** Opening DATA FOR REVIEW block **
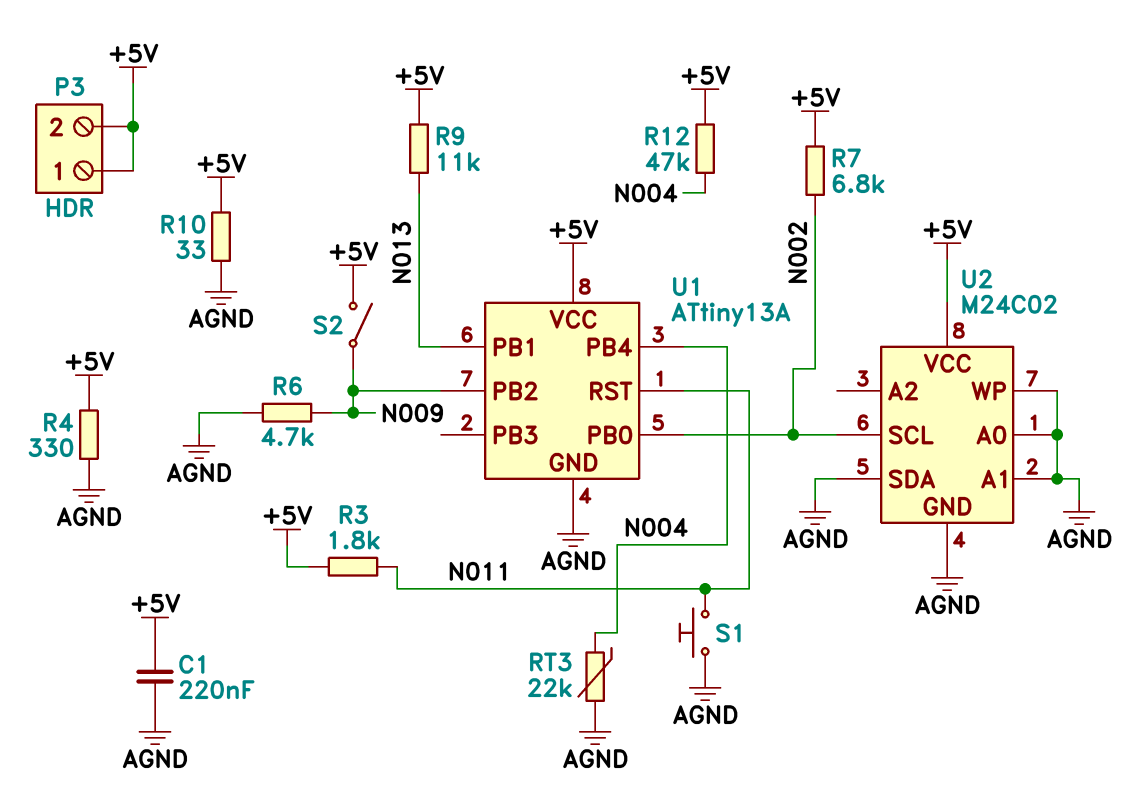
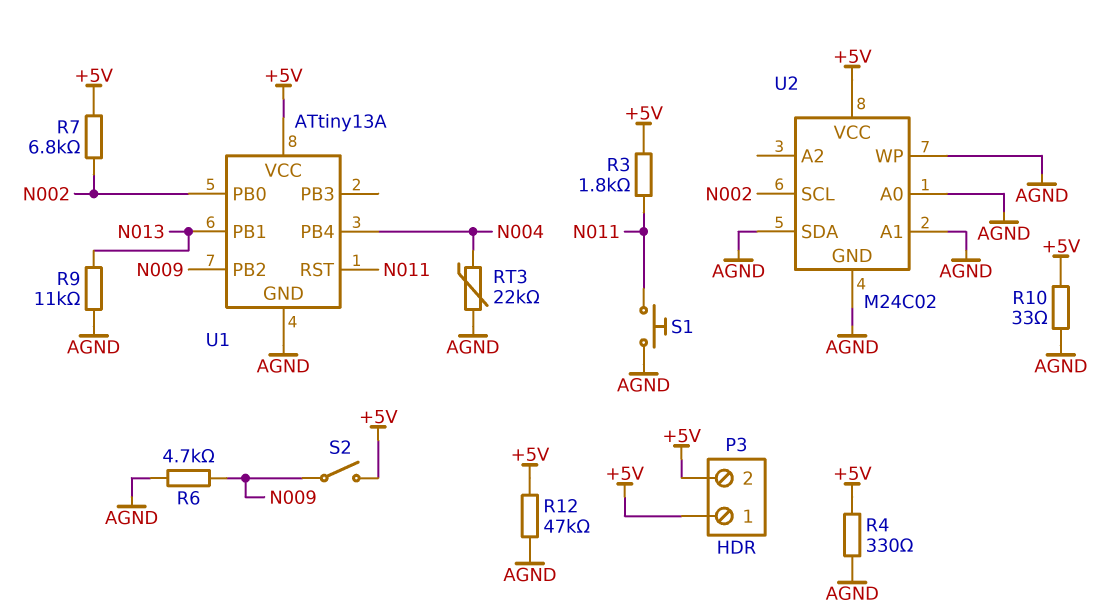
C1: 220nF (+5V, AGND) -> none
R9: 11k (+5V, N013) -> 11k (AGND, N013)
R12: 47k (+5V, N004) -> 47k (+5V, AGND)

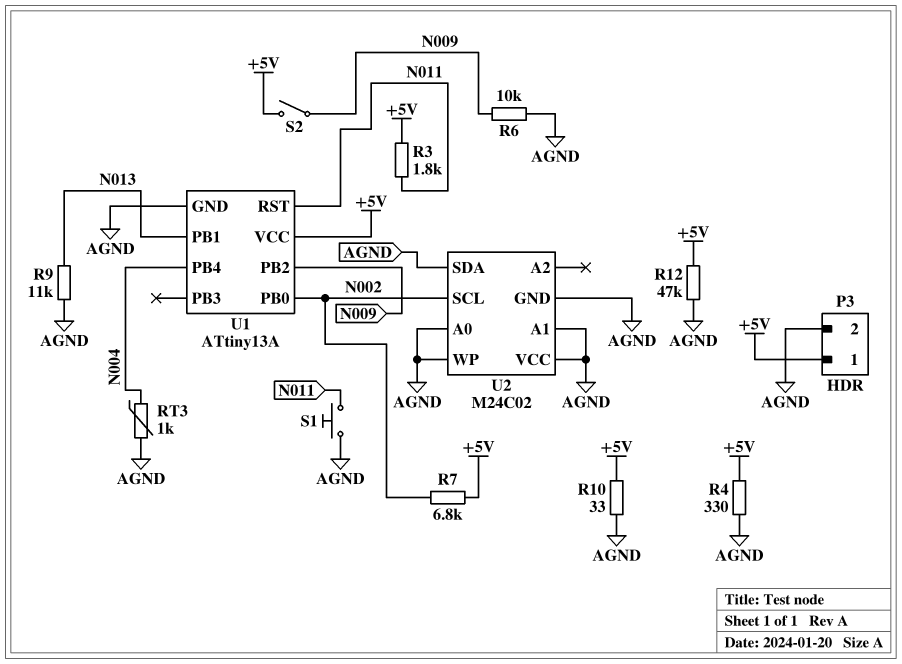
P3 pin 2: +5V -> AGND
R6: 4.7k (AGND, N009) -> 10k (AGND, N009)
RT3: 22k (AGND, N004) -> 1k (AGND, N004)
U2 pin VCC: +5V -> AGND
** Closing DATA FOR REVIEW block **
▸ **TASK OBJECTIVE**:
With the images omitted, repeat all the data word for word.

▸ **SOLUTION TO THE PROBLEM**:
C1: 220nF (+5V, AGND) -> none
R9: 11k (+5V, N013) -> 11k (AGND, N013)
R12: 47k (+5V, N004) -> 47k (+5V, AGND)

P3 pin 2: +5V -> AGND
R6: 4.7k (AGND, N009) -> 10k (AGND, N009)
RT3: 22k (AGND, N004) -> 1k (AGND, N004)
U2 pin VCC: +5V -> AGND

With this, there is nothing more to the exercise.